Starting from the line with "camera: 85 degrees left, 5 degrees up", transcribe each line to the end of the records below. Copy them exactly and write nothing else.

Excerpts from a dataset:
-.-.-

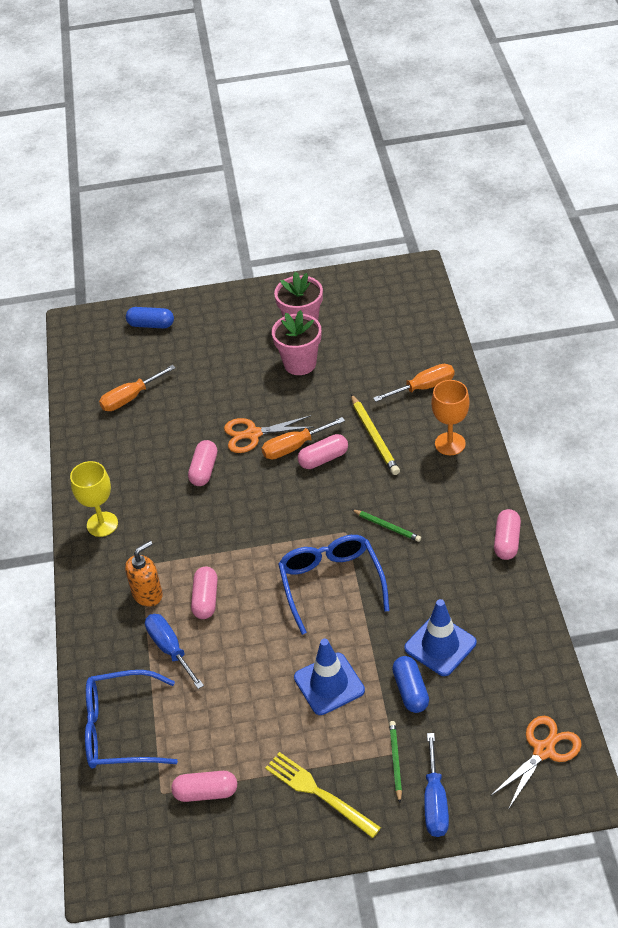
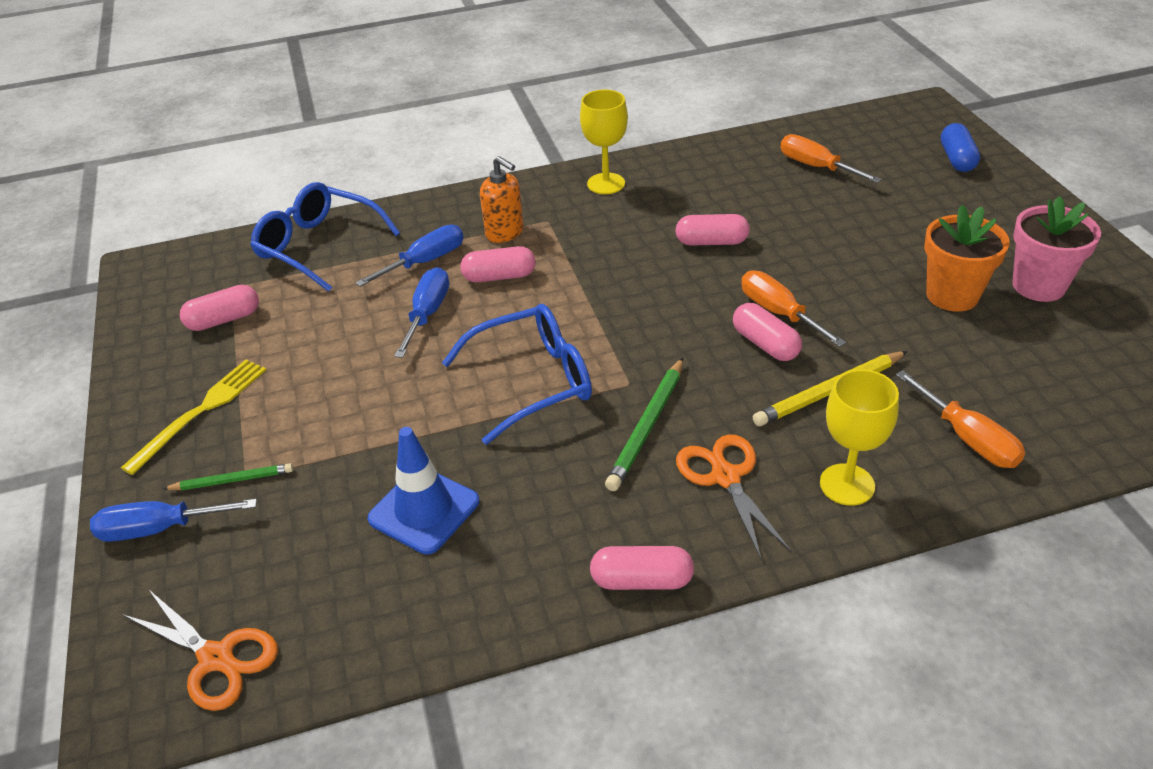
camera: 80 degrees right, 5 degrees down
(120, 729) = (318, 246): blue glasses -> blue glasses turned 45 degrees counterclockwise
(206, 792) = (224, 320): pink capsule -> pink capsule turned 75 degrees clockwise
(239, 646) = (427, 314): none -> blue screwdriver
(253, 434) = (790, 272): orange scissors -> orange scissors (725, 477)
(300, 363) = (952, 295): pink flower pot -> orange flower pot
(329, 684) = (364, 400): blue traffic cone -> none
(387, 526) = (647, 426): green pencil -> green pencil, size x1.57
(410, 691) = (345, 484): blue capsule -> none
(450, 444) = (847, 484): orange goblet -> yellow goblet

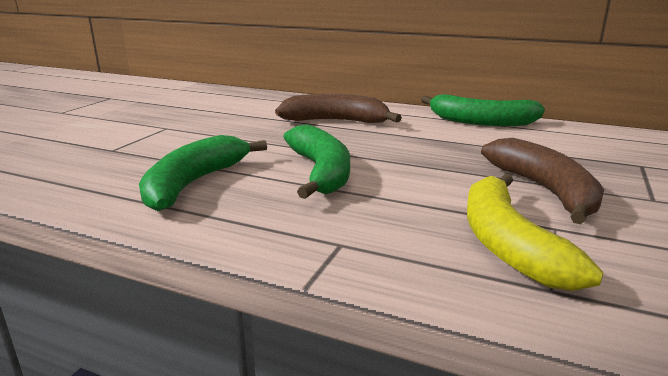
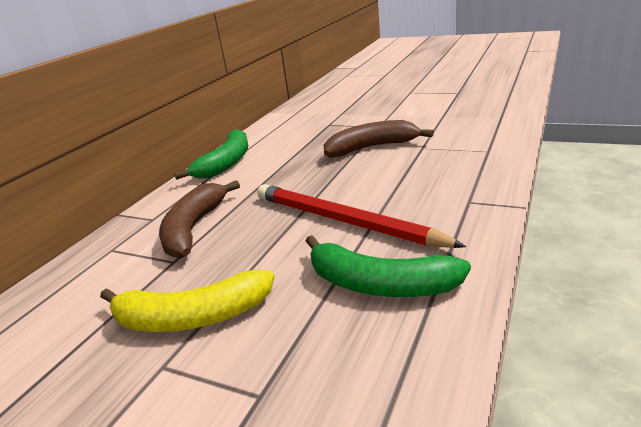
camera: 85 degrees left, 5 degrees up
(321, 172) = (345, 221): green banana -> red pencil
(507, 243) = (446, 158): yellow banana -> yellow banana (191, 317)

-.-.-

=== EXERCISE SOLUTION ===
camera: 85 degrees left, 5 degrees up
(321, 172) = (345, 221): green banana -> red pencil
(507, 243) = (446, 158): yellow banana -> yellow banana (191, 317)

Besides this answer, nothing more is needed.